Revision tracking records
* * * *

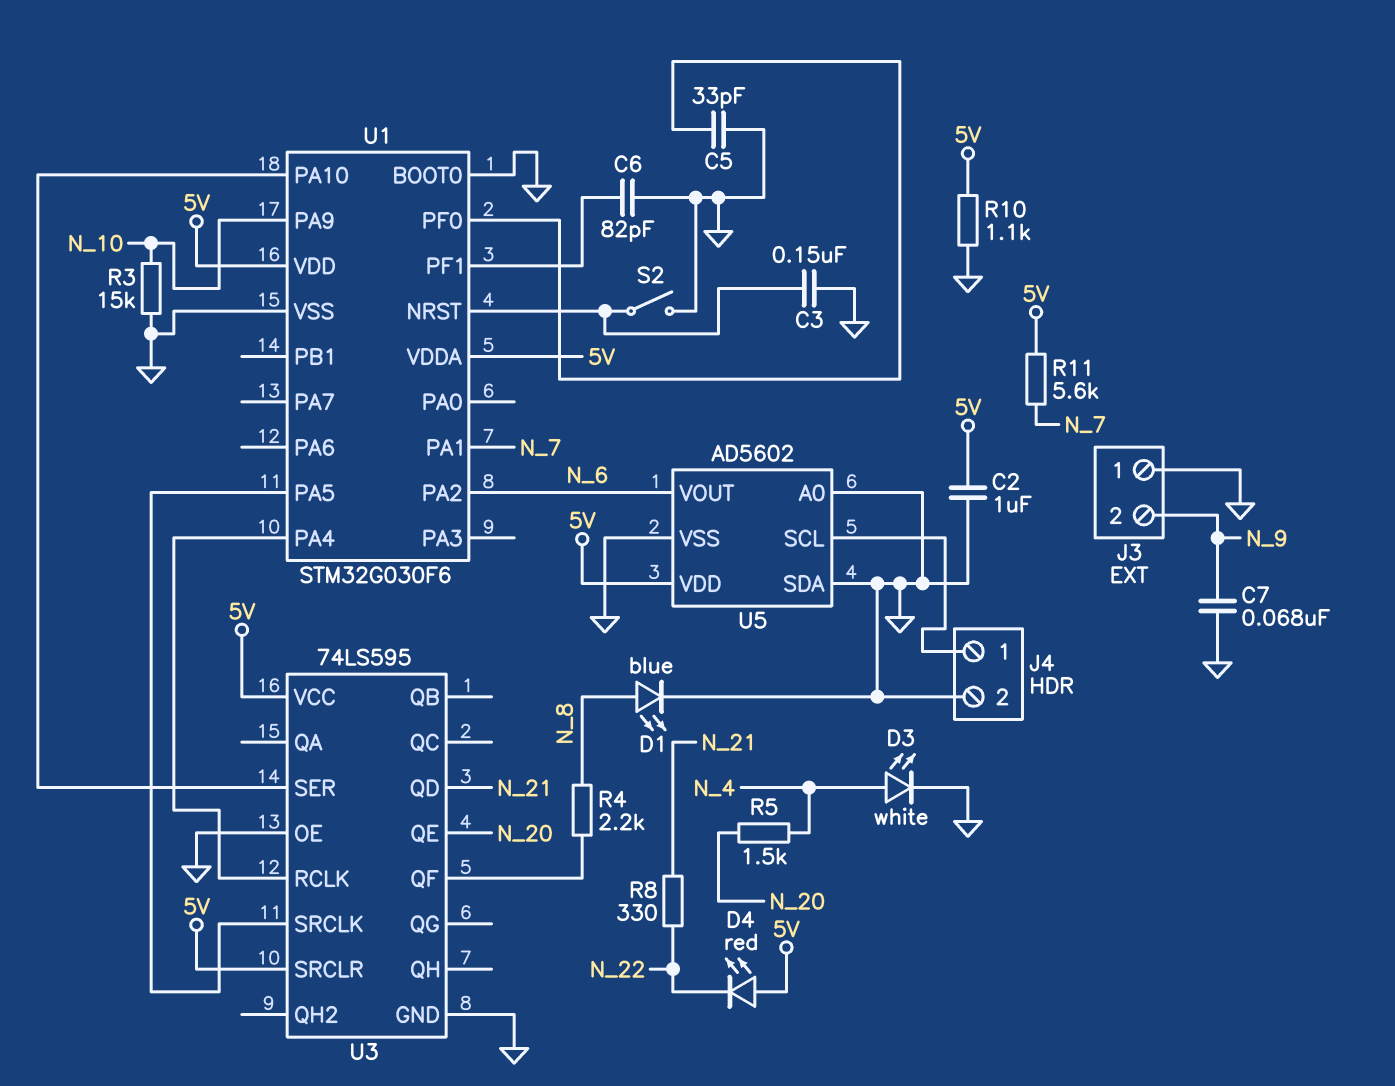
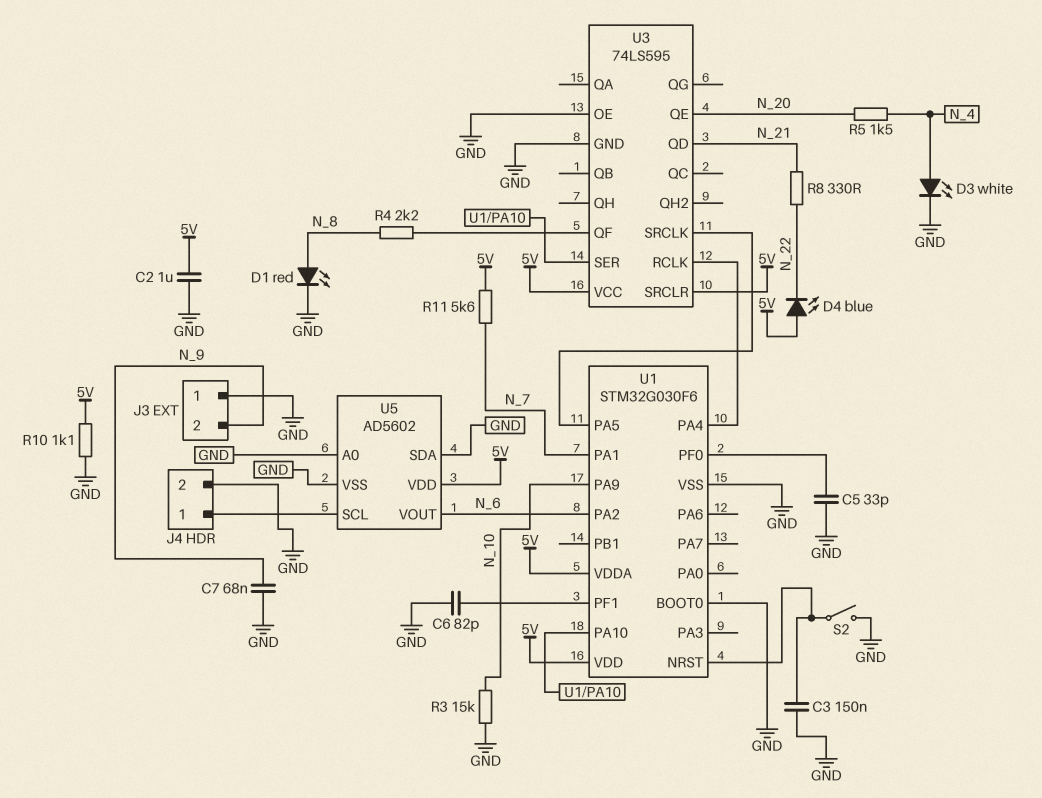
D1: LED blue (A N_8, K GND) -> LED red (A N_8, K GND)
D4: LED red (A 5V, K N_22) -> LED blue (A 5V, K N_22)

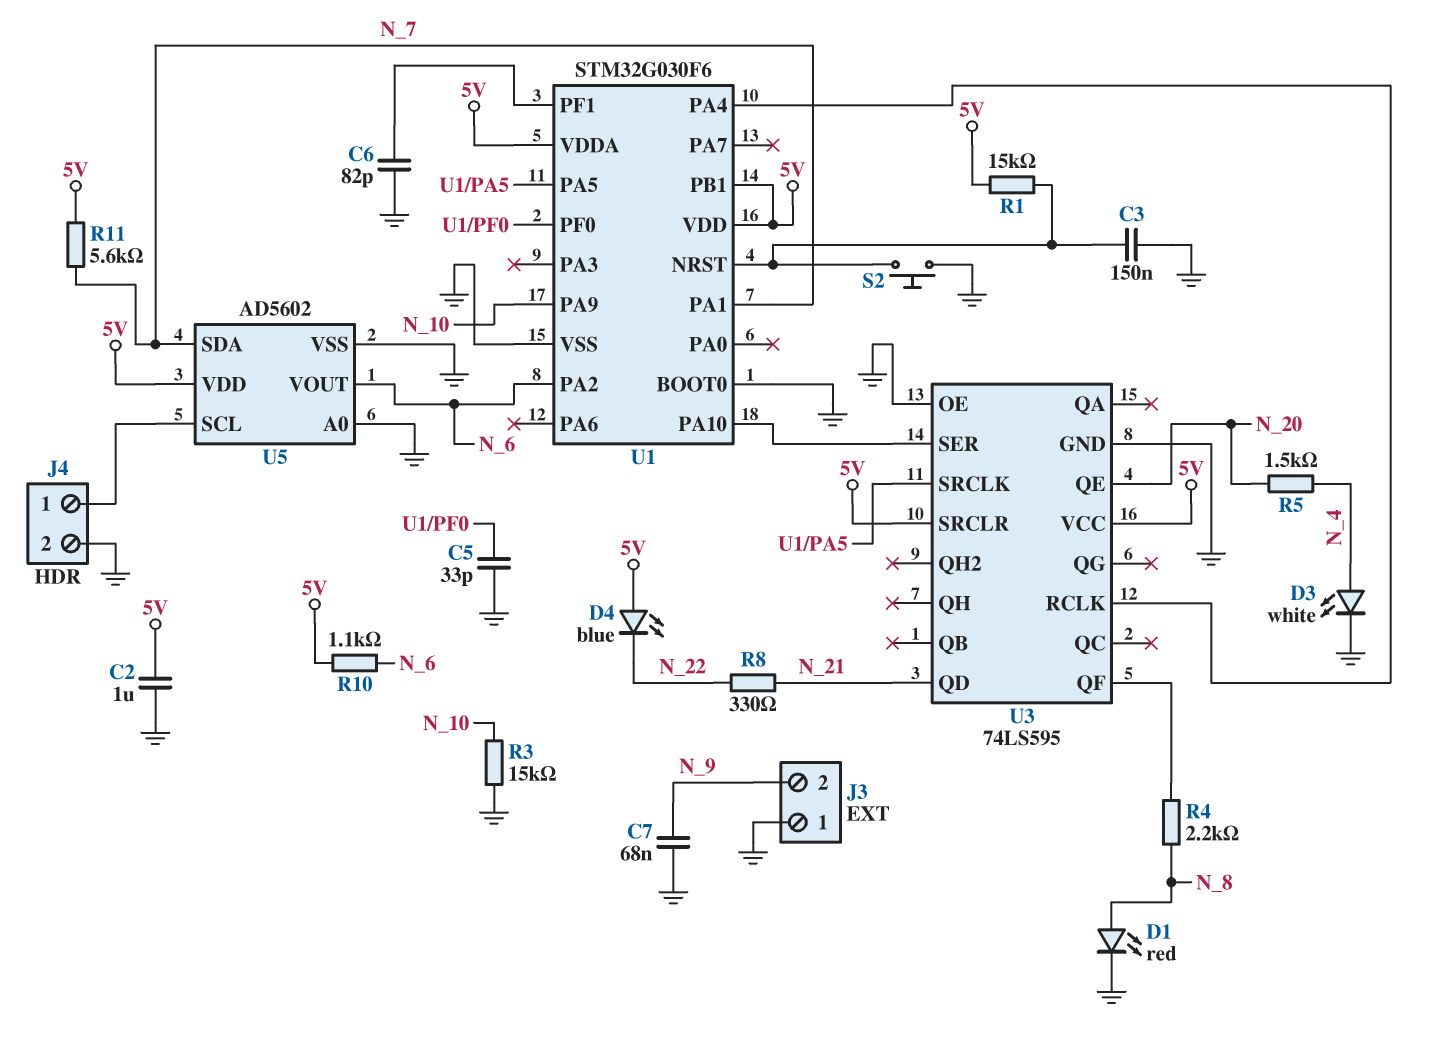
R1: none -> 15k (5V, U1/NRST)
R10: 1.1k (5V, GND) -> 1.1k (5V, N_6)
S2: switch (GND, U1/NRST) -> button (GND, U1/NRST)
U1 pin PB1: none -> 5V
U5 pin SDA: GND -> N_7

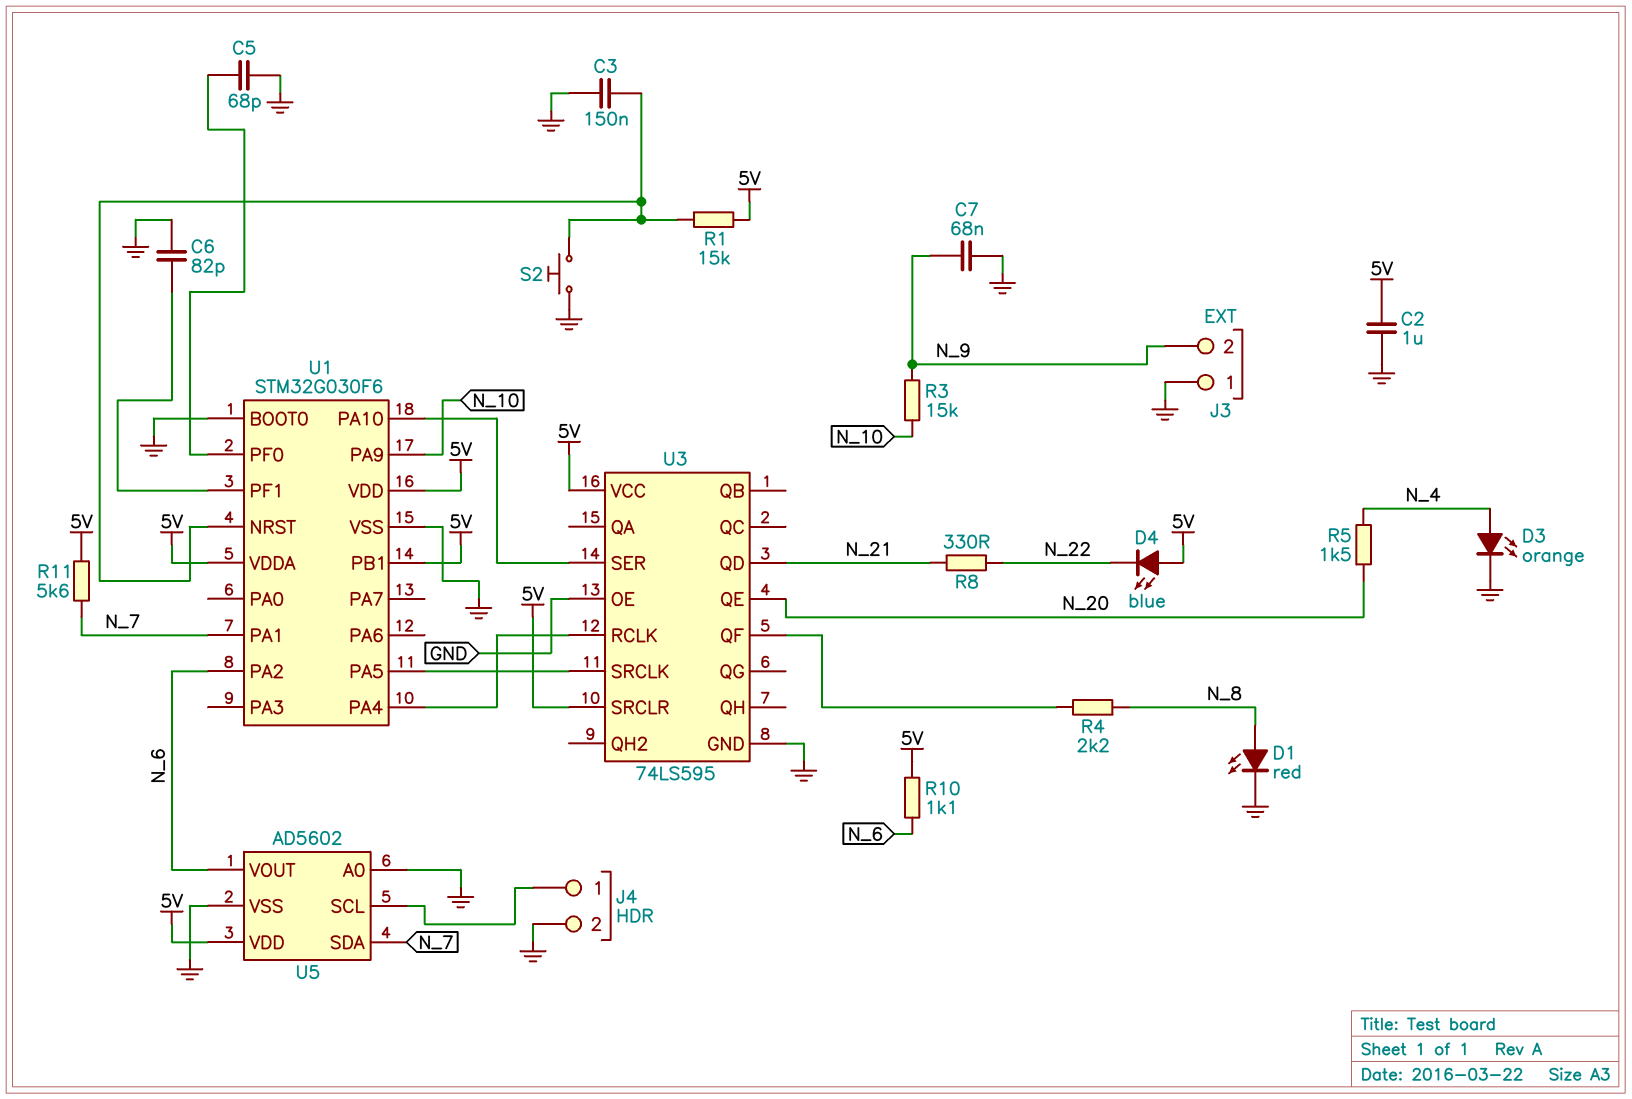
C5: 33pF (GND, U1/PF0) -> 68pF (GND, U1/PF0)
D3: LED white (A N_4, K GND) -> LED orange (A N_4, K GND)
R3: 15k (GND, N_10) -> 15k (N_9, N_10)

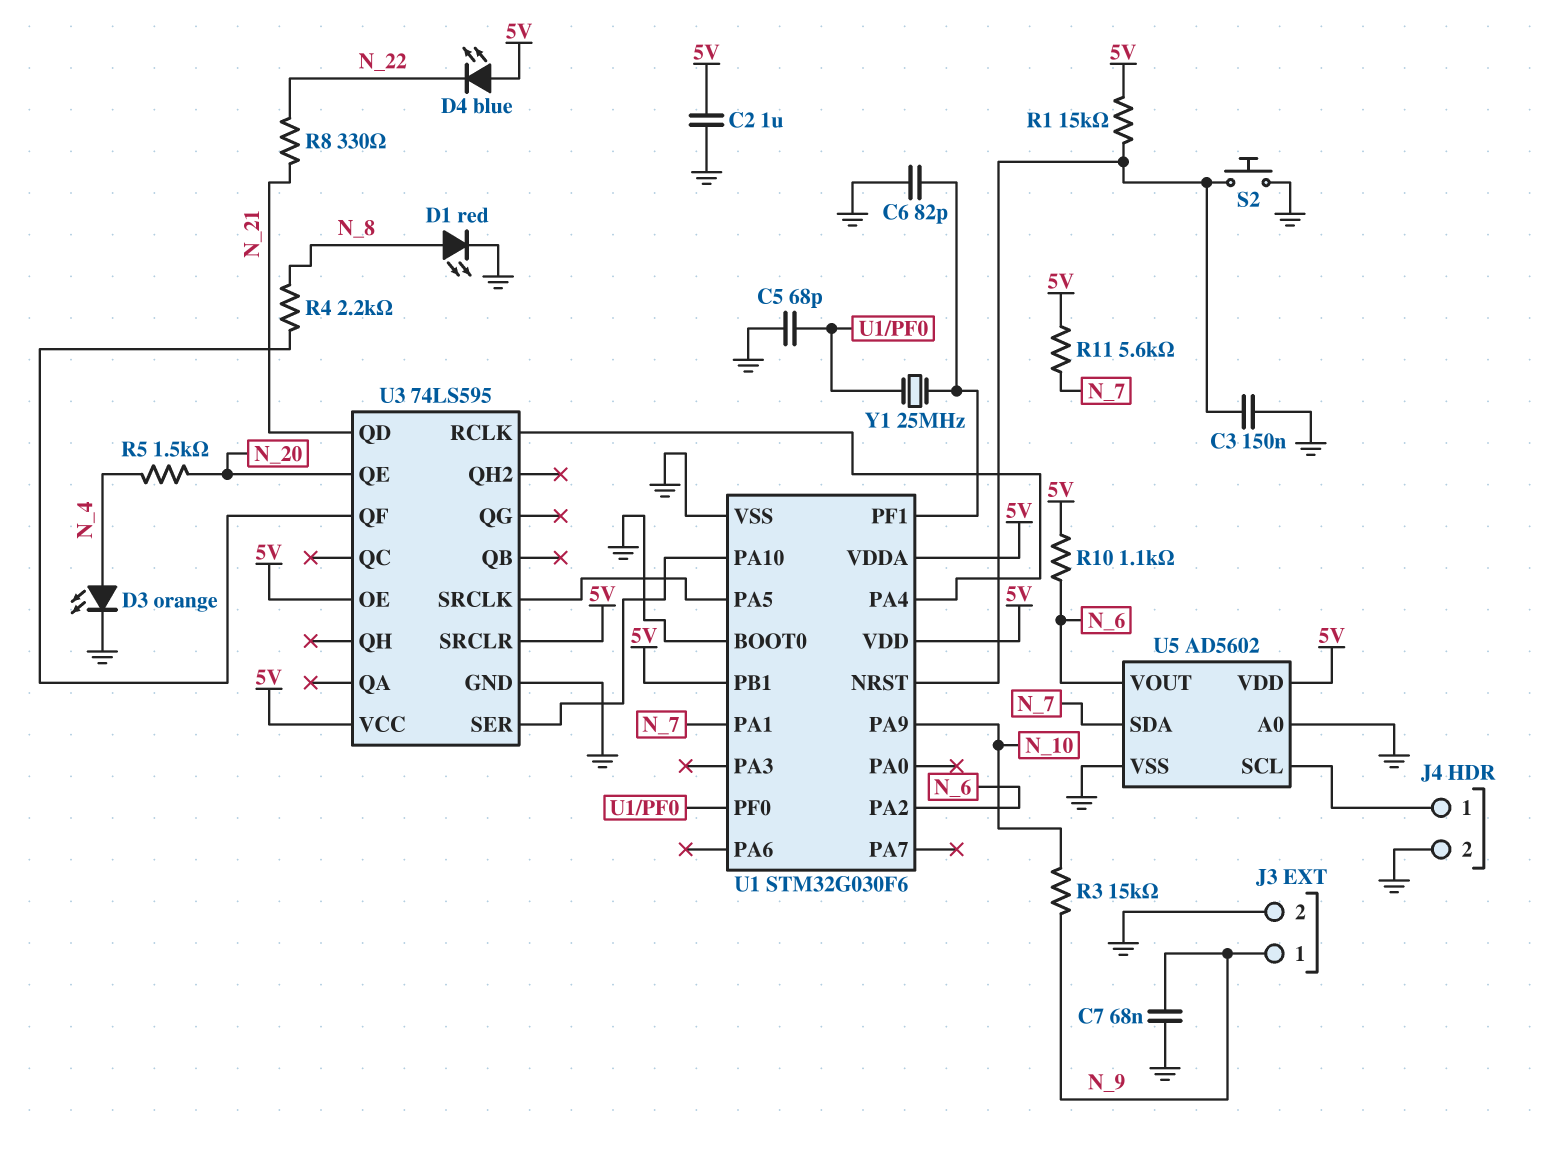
J3 pin 1: GND -> N_9
J3 pin 2: N_9 -> GND
U3 pin OE: GND -> 5V
Y1: none -> 25MHz (U1/PF0, U1/PF1)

* * * *

#### Work request:
Keep every word of the lines above unchanged in the copy, and omit the pictures.

#### Solution for this exercise:
D1: LED blue (A N_8, K GND) -> LED red (A N_8, K GND)
D4: LED red (A 5V, K N_22) -> LED blue (A 5V, K N_22)

R1: none -> 15k (5V, U1/NRST)
R10: 1.1k (5V, GND) -> 1.1k (5V, N_6)
S2: switch (GND, U1/NRST) -> button (GND, U1/NRST)
U1 pin PB1: none -> 5V
U5 pin SDA: GND -> N_7

C5: 33pF (GND, U1/PF0) -> 68pF (GND, U1/PF0)
D3: LED white (A N_4, K GND) -> LED orange (A N_4, K GND)
R3: 15k (GND, N_10) -> 15k (N_9, N_10)

J3 pin 1: GND -> N_9
J3 pin 2: N_9 -> GND
U3 pin OE: GND -> 5V
Y1: none -> 25MHz (U1/PF0, U1/PF1)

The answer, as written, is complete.